* RECORDS PROVIDED *
[Start of section]

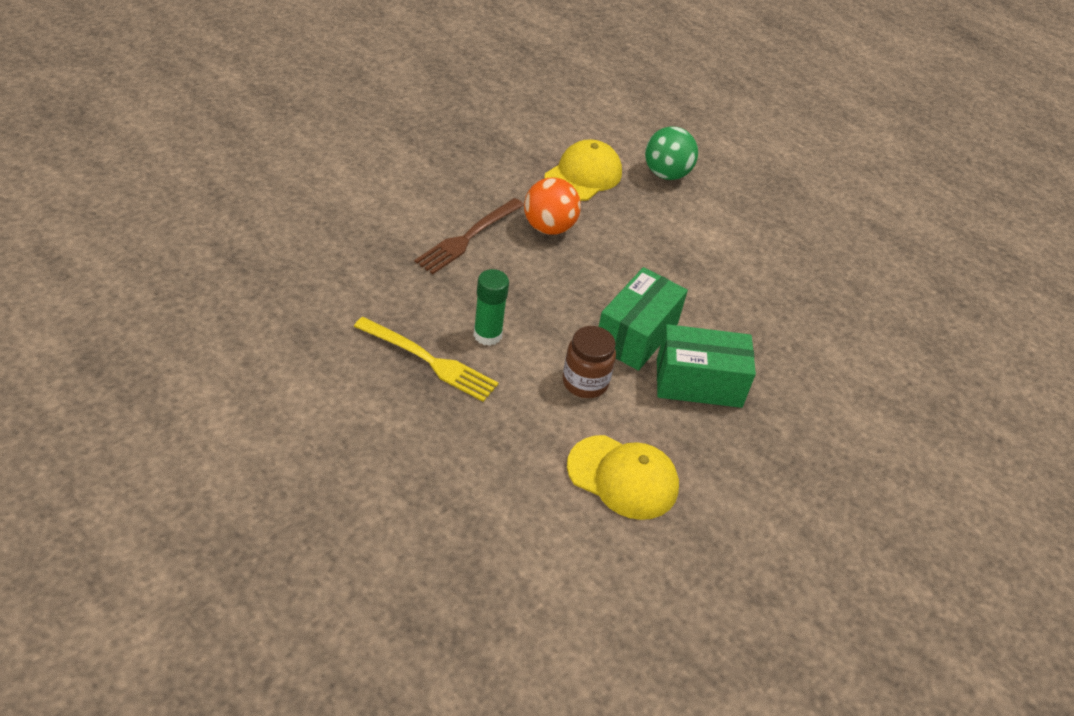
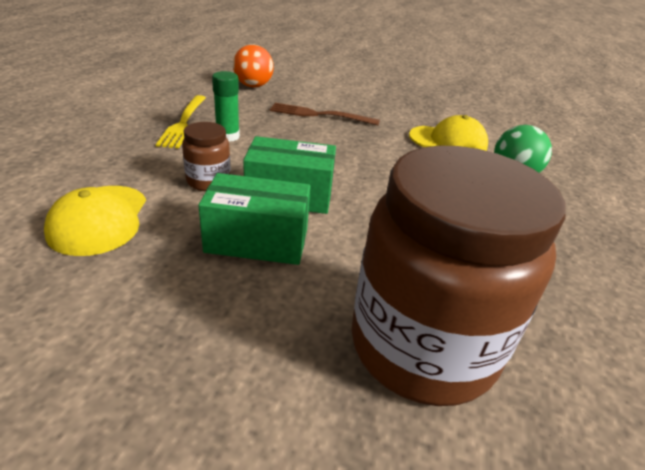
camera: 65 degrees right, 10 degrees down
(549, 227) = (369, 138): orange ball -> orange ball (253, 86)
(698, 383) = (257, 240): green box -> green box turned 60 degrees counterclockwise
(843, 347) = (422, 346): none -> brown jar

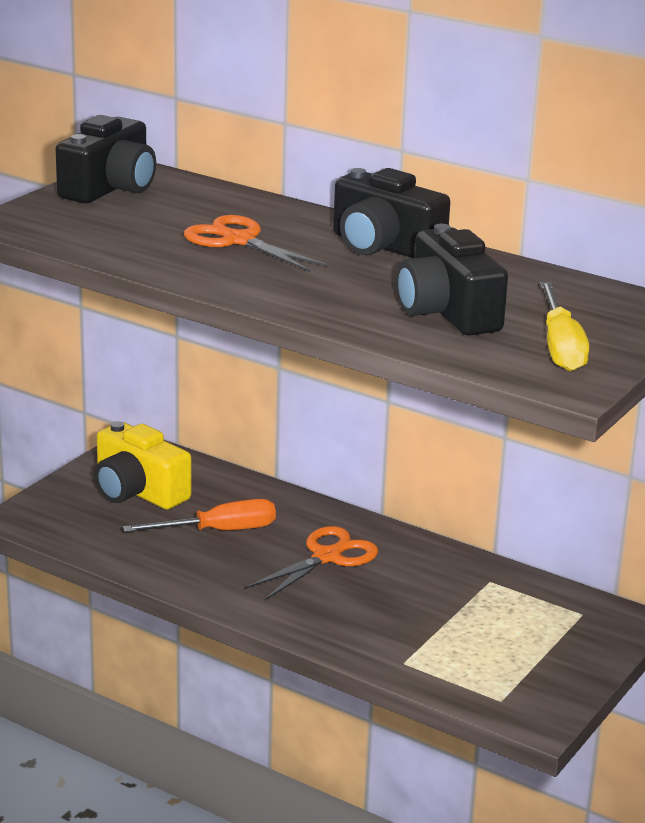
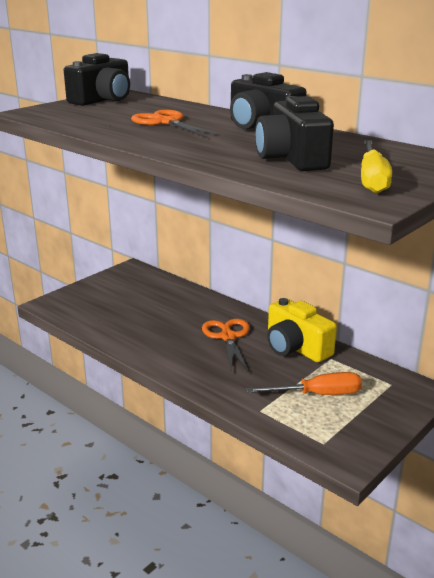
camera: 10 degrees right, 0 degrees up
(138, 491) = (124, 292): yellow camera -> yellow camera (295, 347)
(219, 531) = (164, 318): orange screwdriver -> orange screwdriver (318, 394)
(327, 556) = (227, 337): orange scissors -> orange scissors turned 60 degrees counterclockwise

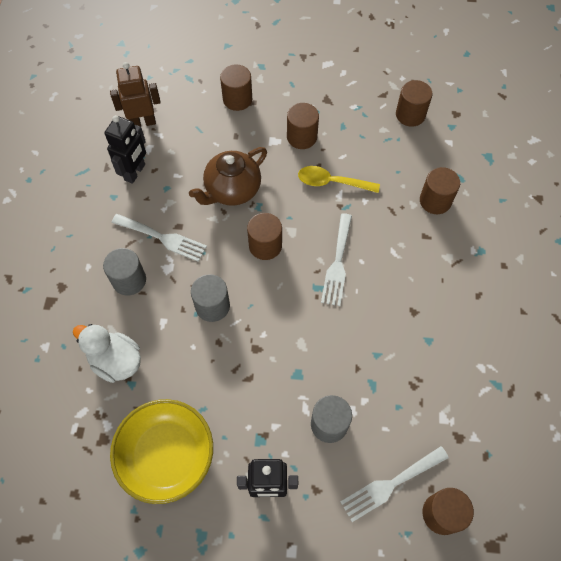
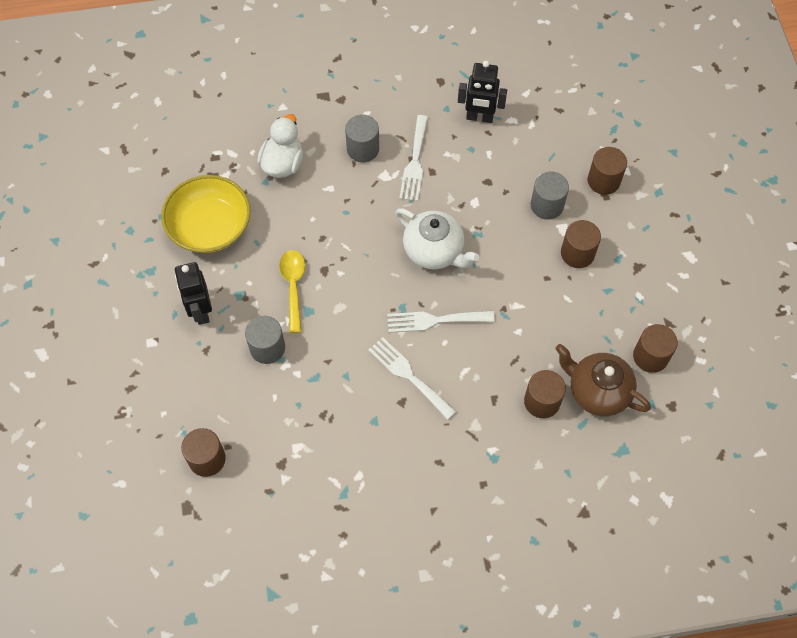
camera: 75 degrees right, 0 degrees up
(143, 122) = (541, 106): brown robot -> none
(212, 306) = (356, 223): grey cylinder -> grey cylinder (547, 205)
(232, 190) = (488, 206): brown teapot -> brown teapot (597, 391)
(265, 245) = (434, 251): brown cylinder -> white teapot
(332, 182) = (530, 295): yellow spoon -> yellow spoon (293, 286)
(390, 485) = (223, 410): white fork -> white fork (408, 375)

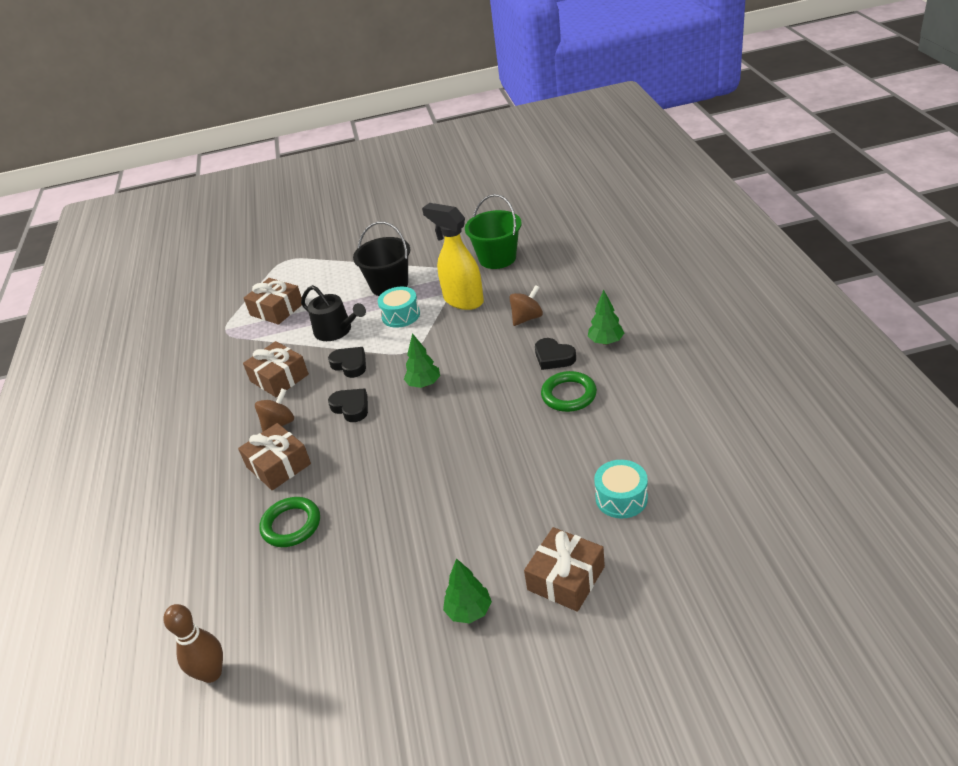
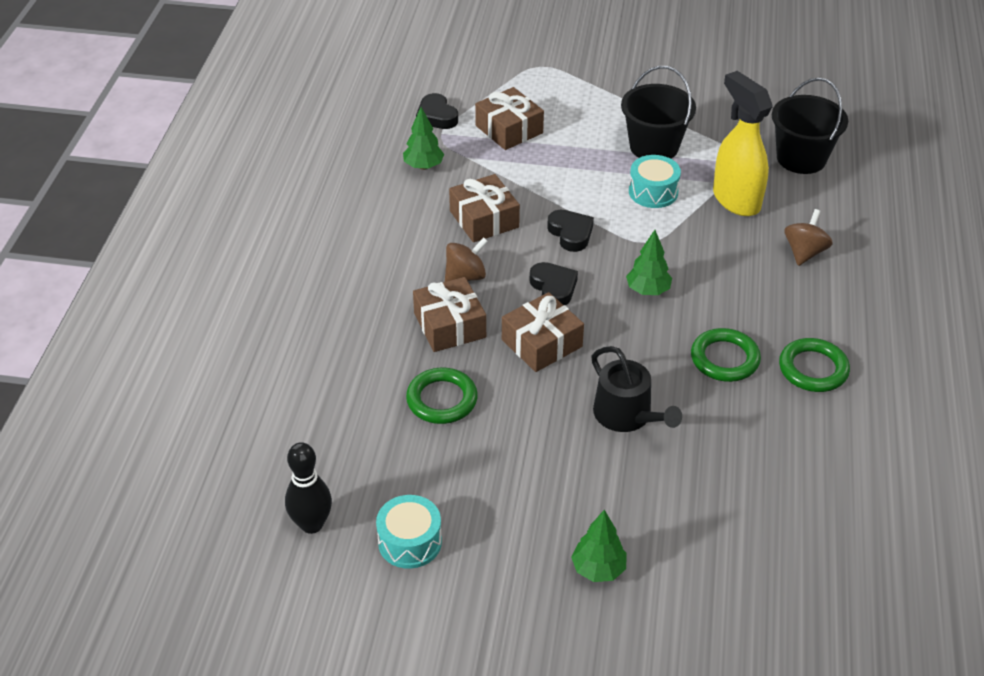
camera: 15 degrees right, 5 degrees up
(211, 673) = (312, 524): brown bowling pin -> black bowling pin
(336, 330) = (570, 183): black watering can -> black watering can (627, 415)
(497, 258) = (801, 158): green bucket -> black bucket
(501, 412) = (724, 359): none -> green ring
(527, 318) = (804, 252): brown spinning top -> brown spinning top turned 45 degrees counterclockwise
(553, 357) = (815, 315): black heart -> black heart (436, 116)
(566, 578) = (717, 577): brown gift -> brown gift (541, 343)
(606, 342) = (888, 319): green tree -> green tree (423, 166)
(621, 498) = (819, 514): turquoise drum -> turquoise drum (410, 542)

[End of section]
[Start of section]

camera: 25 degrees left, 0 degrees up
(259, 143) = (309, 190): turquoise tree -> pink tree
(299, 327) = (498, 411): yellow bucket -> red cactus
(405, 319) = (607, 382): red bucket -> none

[End of section]

* BRIEF *
In the listing above, start at the line with "(553, 357) = (815, 315): black", go on through the line with "(621, 498) = (819, 514): turquoise", and copy each of those lines exactly; leave out all the rest.

* ANSWER BOX *
(553, 357) = (815, 315): black heart -> black heart (436, 116)
(566, 578) = (717, 577): brown gift -> brown gift (541, 343)
(606, 342) = (888, 319): green tree -> green tree (423, 166)
(621, 498) = (819, 514): turquoise drum -> turquoise drum (410, 542)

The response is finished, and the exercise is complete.